What the task asks — The entries follow. Print each one exactly.

Entries provided —
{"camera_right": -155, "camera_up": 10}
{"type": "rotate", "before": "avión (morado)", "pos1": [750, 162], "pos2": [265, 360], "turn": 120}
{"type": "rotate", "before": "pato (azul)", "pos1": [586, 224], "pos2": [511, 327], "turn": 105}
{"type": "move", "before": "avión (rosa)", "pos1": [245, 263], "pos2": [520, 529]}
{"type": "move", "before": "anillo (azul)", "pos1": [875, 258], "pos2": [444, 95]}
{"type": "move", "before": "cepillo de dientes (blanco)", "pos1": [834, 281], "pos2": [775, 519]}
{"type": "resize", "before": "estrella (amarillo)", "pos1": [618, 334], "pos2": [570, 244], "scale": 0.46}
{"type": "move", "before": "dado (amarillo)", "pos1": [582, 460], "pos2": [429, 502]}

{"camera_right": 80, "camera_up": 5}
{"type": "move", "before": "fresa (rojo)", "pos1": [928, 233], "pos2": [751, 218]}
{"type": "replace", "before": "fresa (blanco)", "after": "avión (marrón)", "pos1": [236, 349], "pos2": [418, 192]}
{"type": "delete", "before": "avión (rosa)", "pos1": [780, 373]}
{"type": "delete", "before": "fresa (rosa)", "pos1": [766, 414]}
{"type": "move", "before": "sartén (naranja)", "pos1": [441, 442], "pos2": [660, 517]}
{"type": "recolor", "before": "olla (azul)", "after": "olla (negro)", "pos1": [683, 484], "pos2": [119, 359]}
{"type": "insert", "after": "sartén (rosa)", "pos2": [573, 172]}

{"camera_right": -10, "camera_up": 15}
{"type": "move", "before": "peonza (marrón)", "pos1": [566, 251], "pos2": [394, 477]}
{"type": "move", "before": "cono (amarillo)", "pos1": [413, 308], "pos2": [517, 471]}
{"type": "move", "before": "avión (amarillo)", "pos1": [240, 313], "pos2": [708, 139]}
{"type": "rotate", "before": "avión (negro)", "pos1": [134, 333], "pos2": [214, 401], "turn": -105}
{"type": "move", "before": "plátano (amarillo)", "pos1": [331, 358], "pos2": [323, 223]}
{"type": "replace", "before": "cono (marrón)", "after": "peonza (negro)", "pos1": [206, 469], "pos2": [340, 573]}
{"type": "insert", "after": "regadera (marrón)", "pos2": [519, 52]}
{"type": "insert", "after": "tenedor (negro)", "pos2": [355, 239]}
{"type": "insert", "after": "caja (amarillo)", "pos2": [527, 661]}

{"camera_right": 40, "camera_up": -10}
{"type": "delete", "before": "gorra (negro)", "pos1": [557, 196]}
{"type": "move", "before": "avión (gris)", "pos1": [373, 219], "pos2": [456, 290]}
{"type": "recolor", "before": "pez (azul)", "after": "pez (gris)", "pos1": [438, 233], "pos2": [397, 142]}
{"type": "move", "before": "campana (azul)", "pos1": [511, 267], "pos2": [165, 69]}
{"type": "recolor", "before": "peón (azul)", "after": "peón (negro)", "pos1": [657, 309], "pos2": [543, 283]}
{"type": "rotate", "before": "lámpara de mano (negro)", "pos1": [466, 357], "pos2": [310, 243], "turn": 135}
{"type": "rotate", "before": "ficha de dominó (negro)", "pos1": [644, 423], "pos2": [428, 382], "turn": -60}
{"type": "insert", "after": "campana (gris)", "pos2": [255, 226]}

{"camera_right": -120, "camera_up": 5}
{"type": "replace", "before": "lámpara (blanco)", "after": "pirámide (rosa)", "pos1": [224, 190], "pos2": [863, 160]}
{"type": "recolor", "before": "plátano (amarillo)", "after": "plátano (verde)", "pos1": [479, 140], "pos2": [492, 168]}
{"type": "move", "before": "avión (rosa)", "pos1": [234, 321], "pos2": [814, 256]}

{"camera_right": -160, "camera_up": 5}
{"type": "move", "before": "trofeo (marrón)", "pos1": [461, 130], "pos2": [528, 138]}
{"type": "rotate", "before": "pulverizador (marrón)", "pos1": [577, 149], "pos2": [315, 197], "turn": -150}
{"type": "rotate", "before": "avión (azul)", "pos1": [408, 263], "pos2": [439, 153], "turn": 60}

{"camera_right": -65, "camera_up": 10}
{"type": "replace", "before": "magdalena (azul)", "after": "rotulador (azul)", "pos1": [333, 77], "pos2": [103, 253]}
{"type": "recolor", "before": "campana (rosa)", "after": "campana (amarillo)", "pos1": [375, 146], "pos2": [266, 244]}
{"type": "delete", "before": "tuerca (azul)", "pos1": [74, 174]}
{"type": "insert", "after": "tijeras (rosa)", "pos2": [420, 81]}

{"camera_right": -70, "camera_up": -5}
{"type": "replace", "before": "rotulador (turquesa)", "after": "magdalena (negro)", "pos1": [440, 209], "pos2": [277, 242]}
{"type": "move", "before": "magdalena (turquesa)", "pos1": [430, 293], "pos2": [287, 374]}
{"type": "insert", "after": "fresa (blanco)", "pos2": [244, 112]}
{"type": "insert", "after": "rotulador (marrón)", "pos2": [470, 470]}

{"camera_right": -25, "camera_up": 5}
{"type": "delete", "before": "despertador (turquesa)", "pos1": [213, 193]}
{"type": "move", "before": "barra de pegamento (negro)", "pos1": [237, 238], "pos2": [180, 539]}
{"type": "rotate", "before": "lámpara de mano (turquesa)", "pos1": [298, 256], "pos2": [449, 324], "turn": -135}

Solved problem —
{"camera_right": -155, "camera_up": 10}
{"type": "rotate", "before": "avión (morado)", "pos1": [750, 162], "pos2": [265, 360], "turn": 120}
{"type": "rotate", "before": "pato (azul)", "pos1": [586, 224], "pos2": [511, 327], "turn": 105}
{"type": "move", "before": "avión (rosa)", "pos1": [245, 263], "pos2": [520, 529]}
{"type": "move", "before": "anillo (azul)", "pos1": [875, 258], "pos2": [444, 95]}
{"type": "move", "before": "cepillo de dientes (blanco)", "pos1": [834, 281], "pos2": [775, 519]}
{"type": "resize", "before": "estrella (amarillo)", "pos1": [618, 334], "pos2": [570, 244], "scale": 0.46}
{"type": "move", "before": "dado (amarillo)", "pos1": [582, 460], "pos2": [429, 502]}

{"camera_right": 80, "camera_up": 5}
{"type": "move", "before": "fresa (rojo)", "pos1": [928, 233], "pos2": [751, 218]}
{"type": "replace", "before": "fresa (blanco)", "after": "avión (marrón)", "pos1": [236, 349], "pos2": [418, 192]}
{"type": "delete", "before": "avión (rosa)", "pos1": [780, 373]}
{"type": "delete", "before": "fresa (rosa)", "pos1": [766, 414]}
{"type": "move", "before": "sartén (naranja)", "pos1": [441, 442], "pos2": [660, 517]}
{"type": "recolor", "before": "olla (azul)", "after": "olla (negro)", "pos1": [683, 484], "pos2": [119, 359]}
{"type": "insert", "after": "sartén (rosa)", "pos2": [573, 172]}

{"camera_right": -10, "camera_up": 15}
{"type": "move", "before": "peonza (marrón)", "pos1": [566, 251], "pos2": [394, 477]}
{"type": "move", "before": "cono (amarillo)", "pos1": [413, 308], "pos2": [517, 471]}
{"type": "move", "before": "avión (amarillo)", "pos1": [240, 313], "pos2": [708, 139]}
{"type": "rotate", "before": "avión (negro)", "pos1": [134, 333], "pos2": [214, 401], "turn": -105}
{"type": "move", "before": "plátano (amarillo)", "pos1": [331, 358], "pos2": [323, 223]}
{"type": "replace", "before": "cono (marrón)", "after": "peonza (negro)", "pos1": [206, 469], "pos2": [340, 573]}
{"type": "insert", "after": "regadera (marrón)", "pos2": [519, 52]}
{"type": "insert", "after": "tenedor (negro)", "pos2": [355, 239]}
{"type": "insert", "after": "caja (amarillo)", "pos2": [527, 661]}

{"camera_right": 40, "camera_up": -10}
{"type": "delete", "before": "gorra (negro)", "pos1": [557, 196]}
{"type": "move", "before": "avión (gris)", "pos1": [373, 219], "pos2": [456, 290]}
{"type": "recolor", "before": "pez (azul)", "after": "pez (gris)", "pos1": [438, 233], "pos2": [397, 142]}
{"type": "move", "before": "campana (azul)", "pos1": [511, 267], "pos2": [165, 69]}
{"type": "recolor", "before": "peón (azul)", "after": "peón (negro)", "pos1": [657, 309], "pos2": [543, 283]}
{"type": "rotate", "before": "lámpara de mano (negro)", "pos1": [466, 357], "pos2": [310, 243], "turn": 135}
{"type": "rotate", "before": "ficha de dominó (negro)", "pos1": [644, 423], "pos2": [428, 382], "turn": -60}
{"type": "insert", "after": "campana (gris)", "pos2": [255, 226]}

{"camera_right": -120, "camera_up": 5}
{"type": "replace", "before": "lámpara (blanco)", "after": "pirámide (rosa)", "pos1": [224, 190], "pos2": [863, 160]}
{"type": "recolor", "before": "plátano (amarillo)", "after": "plátano (verde)", "pos1": [479, 140], "pos2": [492, 168]}
{"type": "move", "before": "avión (rosa)", "pos1": [234, 321], "pos2": [814, 256]}

{"camera_right": -160, "camera_up": 5}
{"type": "move", "before": "trofeo (marrón)", "pos1": [461, 130], "pos2": [528, 138]}
{"type": "rotate", "before": "pulverizador (marrón)", "pos1": [577, 149], "pos2": [315, 197], "turn": -150}
{"type": "rotate", "before": "avión (azul)", "pos1": [408, 263], "pos2": [439, 153], "turn": 60}

{"camera_right": -65, "camera_up": 10}
{"type": "replace", "before": "magdalena (azul)", "after": "rotulador (azul)", "pos1": [333, 77], "pos2": [103, 253]}
{"type": "recolor", "before": "campana (rosa)", "after": "campana (amarillo)", "pos1": [375, 146], "pos2": [266, 244]}
{"type": "delete", "before": "tuerca (azul)", "pos1": [74, 174]}
{"type": "insert", "after": "tijeras (rosa)", "pos2": [420, 81]}

{"camera_right": -70, "camera_up": -5}
{"type": "replace", "before": "rotulador (turquesa)", "after": "magdalena (negro)", "pos1": [440, 209], "pos2": [277, 242]}
{"type": "move", "before": "magdalena (turquesa)", "pos1": [430, 293], "pos2": [287, 374]}
{"type": "insert", "after": "fresa (blanco)", "pos2": [244, 112]}
{"type": "insert", "after": "rotulador (marrón)", "pos2": [470, 470]}

{"camera_right": -25, "camera_up": 5}
{"type": "delete", "before": "despertador (turquesa)", "pos1": [213, 193]}
{"type": "move", "before": "barra de pegamento (negro)", "pos1": [237, 238], "pos2": [180, 539]}
{"type": "rotate", "before": "lámpara de mano (turquesa)", "pos1": [298, 256], "pos2": [449, 324], "turn": -135}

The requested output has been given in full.